▽

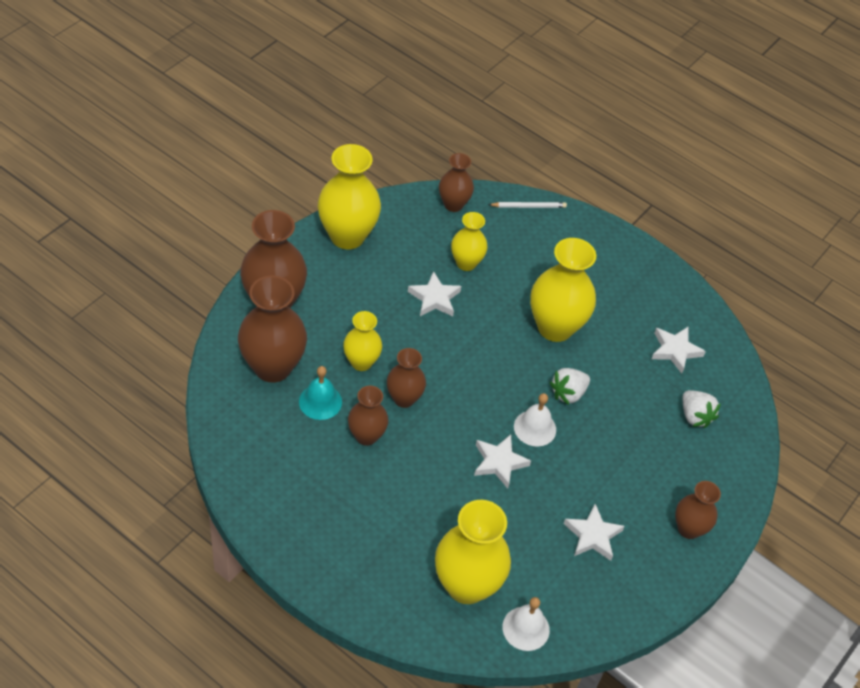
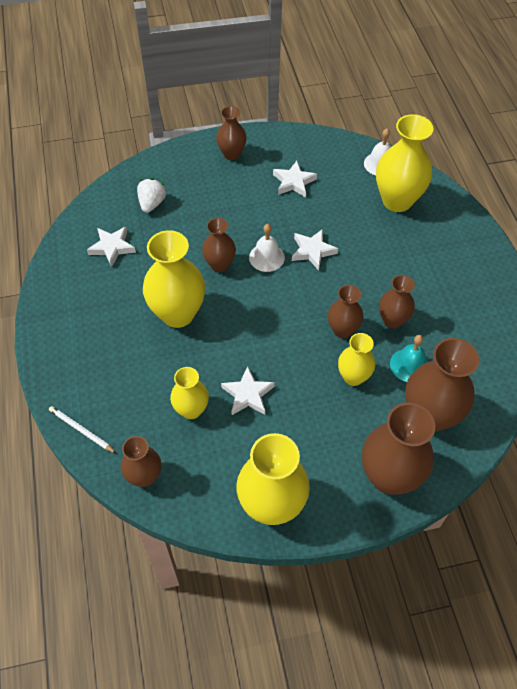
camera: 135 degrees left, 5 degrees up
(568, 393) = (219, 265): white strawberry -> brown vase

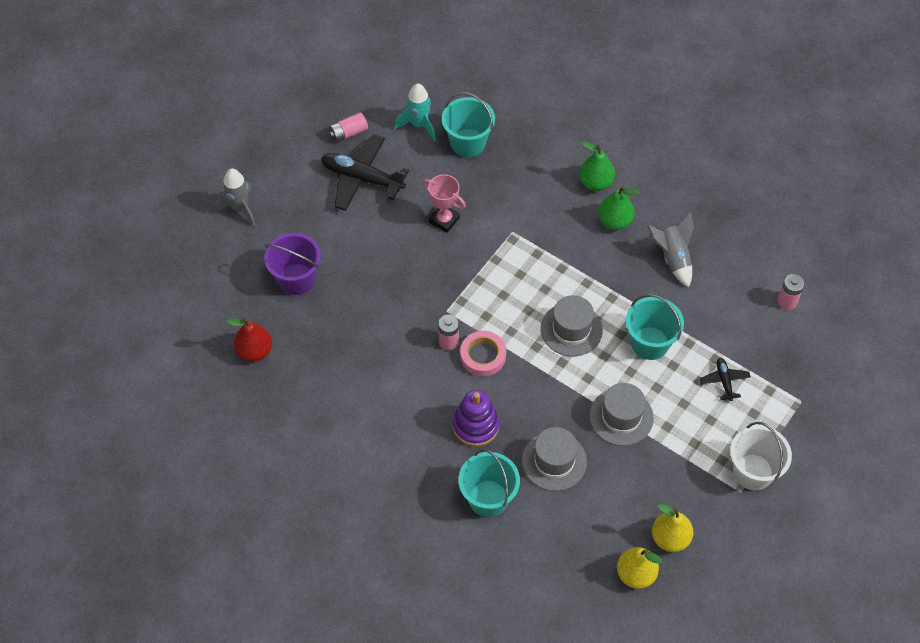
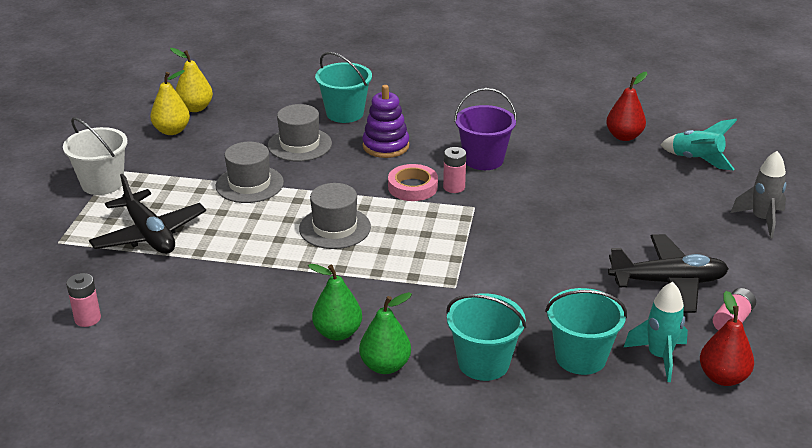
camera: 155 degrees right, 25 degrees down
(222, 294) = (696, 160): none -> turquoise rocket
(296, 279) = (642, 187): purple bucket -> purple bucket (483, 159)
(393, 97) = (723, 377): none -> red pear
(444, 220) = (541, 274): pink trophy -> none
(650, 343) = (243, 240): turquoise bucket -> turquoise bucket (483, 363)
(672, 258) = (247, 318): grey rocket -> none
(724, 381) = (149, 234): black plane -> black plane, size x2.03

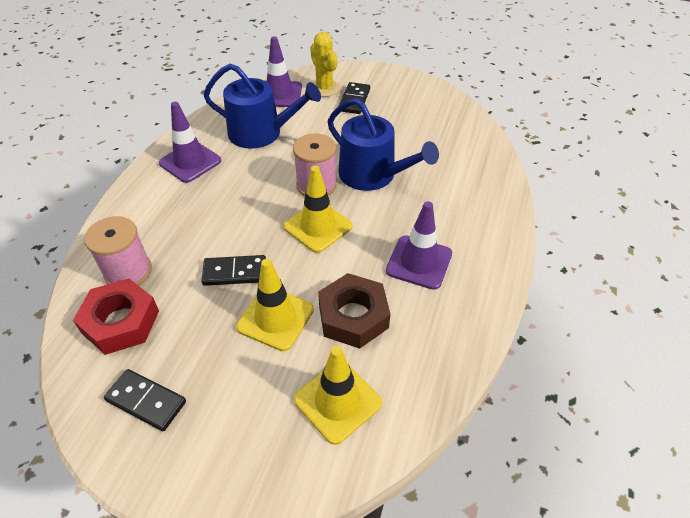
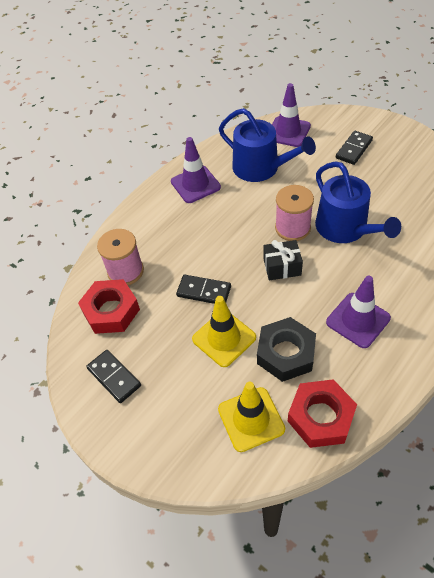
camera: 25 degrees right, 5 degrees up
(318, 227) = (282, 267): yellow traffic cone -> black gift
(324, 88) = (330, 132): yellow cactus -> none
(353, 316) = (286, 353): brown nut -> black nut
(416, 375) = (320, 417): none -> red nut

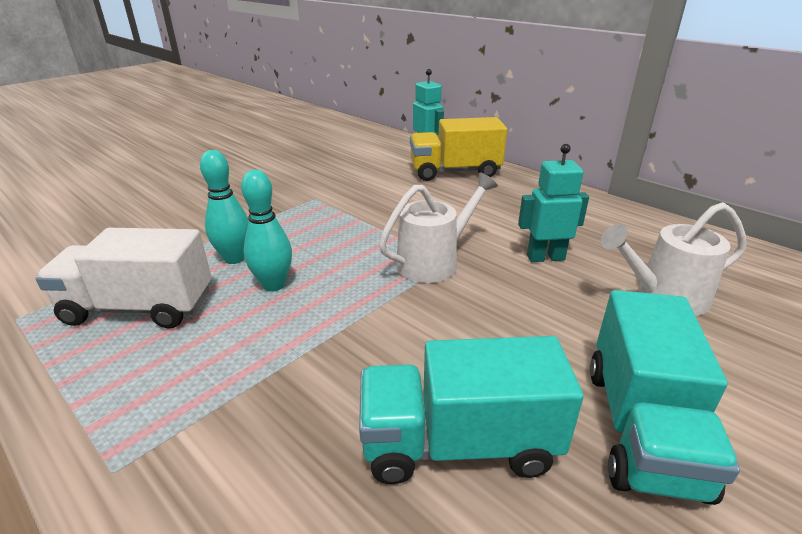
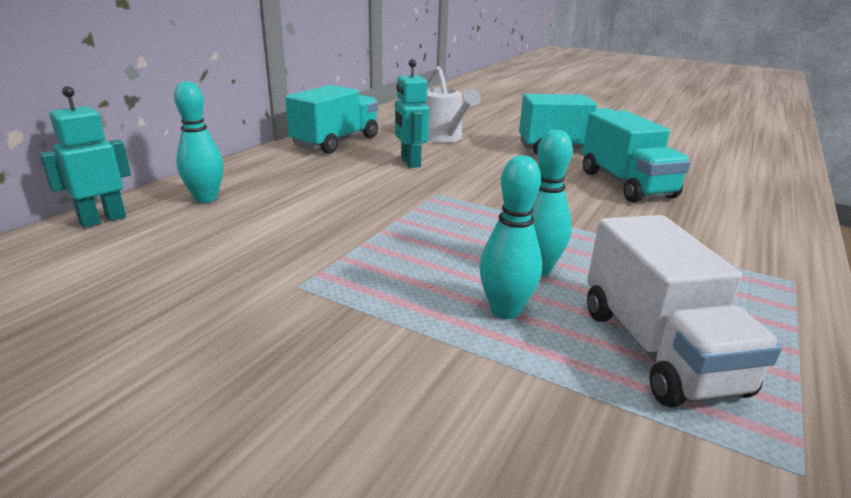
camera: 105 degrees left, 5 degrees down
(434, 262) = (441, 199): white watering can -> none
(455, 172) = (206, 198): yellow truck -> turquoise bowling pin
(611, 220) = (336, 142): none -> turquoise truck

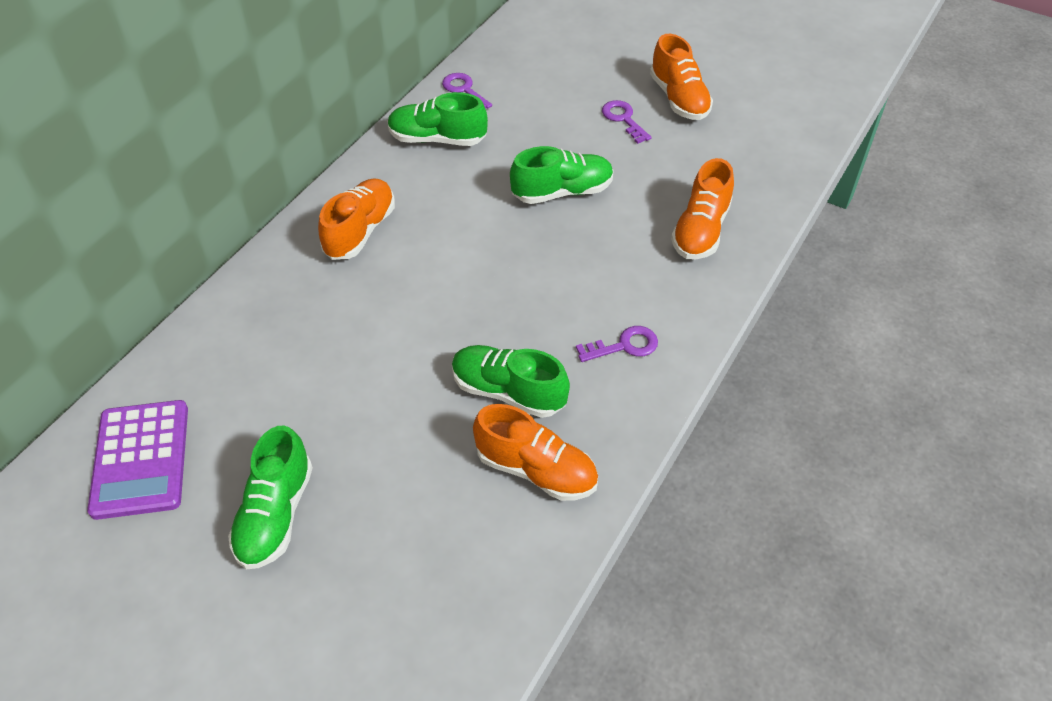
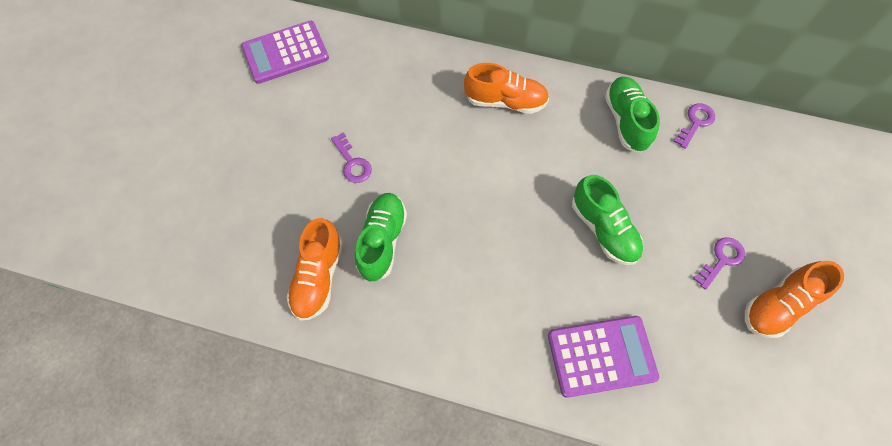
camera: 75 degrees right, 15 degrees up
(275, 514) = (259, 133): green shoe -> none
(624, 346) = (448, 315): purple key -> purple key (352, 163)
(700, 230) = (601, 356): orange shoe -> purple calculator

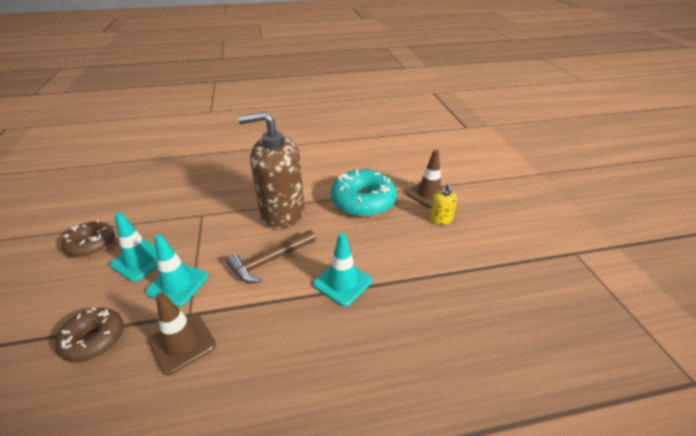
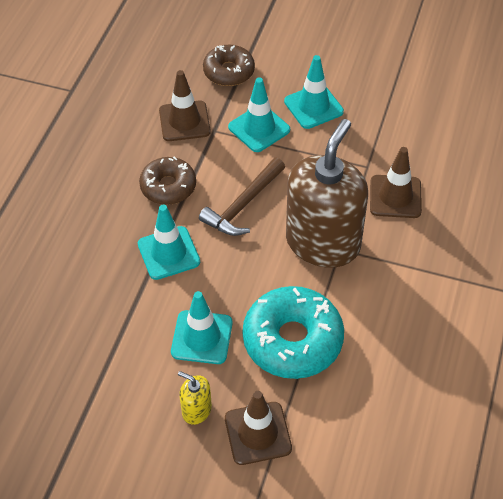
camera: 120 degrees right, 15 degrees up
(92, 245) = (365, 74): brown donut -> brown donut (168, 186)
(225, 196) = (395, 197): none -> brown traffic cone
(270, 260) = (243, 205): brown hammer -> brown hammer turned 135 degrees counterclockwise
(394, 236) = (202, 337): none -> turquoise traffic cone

△

Work task -
Copy only these lines from the records above, exactly: the one with "(624, 346) = (448, 315): purple", the one with "(92, 245) = (365, 74): brown", and those between. Skip the pictures.

Solution to the exercise -
(624, 346) = (448, 315): purple key -> purple key (352, 163)
(700, 230) = (601, 356): orange shoe -> purple calculator

camera: 120 degrees right, 15 degrees up
(92, 245) = (365, 74): brown donut -> brown donut (168, 186)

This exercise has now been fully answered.